Print the listing from its top line through the line containing "brown L-shape: (550, 228)", nothing more, and leave out the pictures.

• • • • •

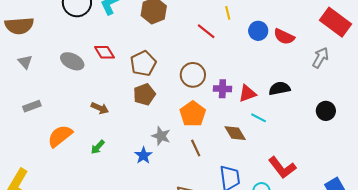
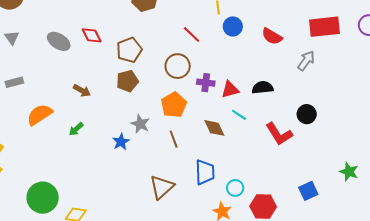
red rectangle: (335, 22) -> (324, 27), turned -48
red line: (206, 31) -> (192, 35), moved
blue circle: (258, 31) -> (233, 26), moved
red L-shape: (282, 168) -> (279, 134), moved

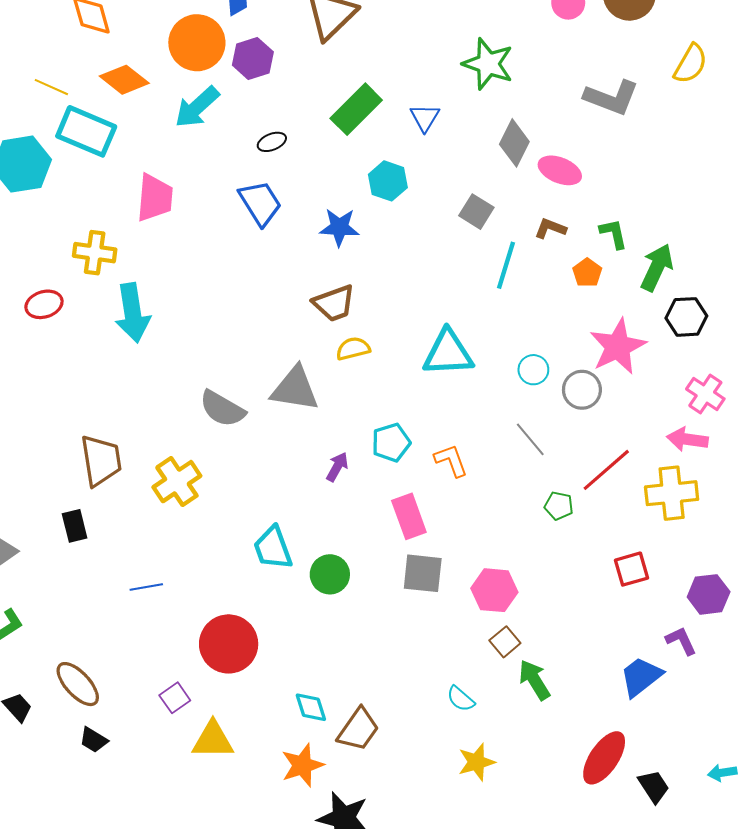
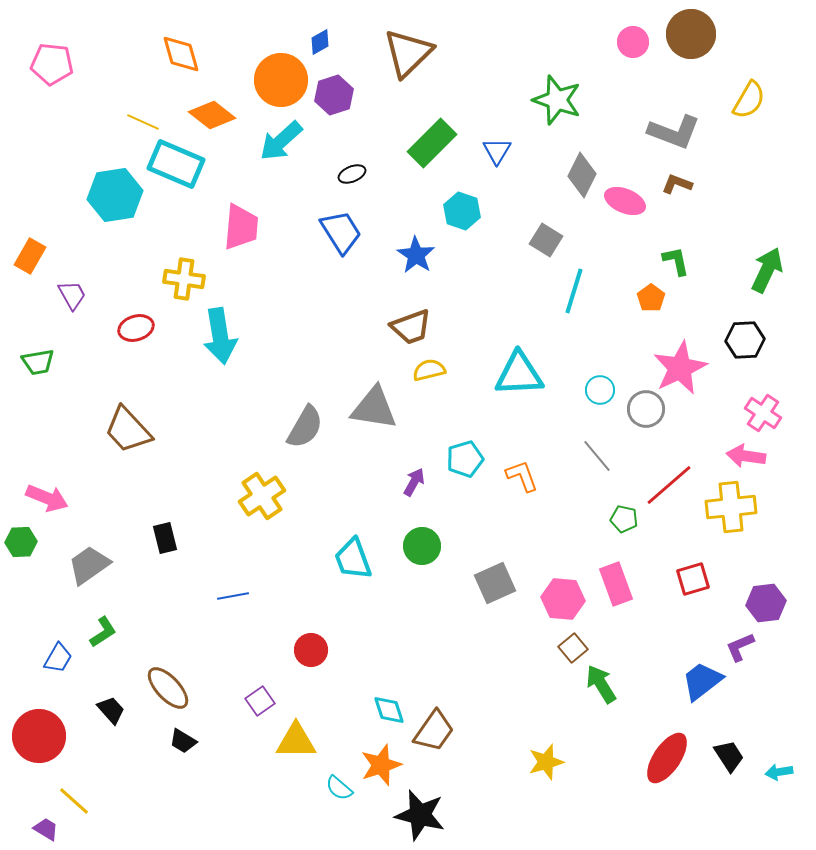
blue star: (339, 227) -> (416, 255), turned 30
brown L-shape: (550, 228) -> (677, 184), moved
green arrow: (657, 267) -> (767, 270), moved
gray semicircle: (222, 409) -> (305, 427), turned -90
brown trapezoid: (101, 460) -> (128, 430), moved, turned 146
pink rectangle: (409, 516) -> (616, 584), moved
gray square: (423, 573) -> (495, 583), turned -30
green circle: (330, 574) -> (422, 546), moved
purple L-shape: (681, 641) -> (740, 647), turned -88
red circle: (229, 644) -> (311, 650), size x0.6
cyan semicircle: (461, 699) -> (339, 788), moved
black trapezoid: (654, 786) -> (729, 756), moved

• • • • •

> [Completed exercise]
red rectangle: (335, 22) -> (324, 27), turned -48
red line: (206, 31) -> (192, 35), moved
blue circle: (258, 31) -> (233, 26), moved
red L-shape: (282, 168) -> (279, 134), moved

blue star: (339, 227) -> (416, 255), turned 30
brown L-shape: (550, 228) -> (677, 184), moved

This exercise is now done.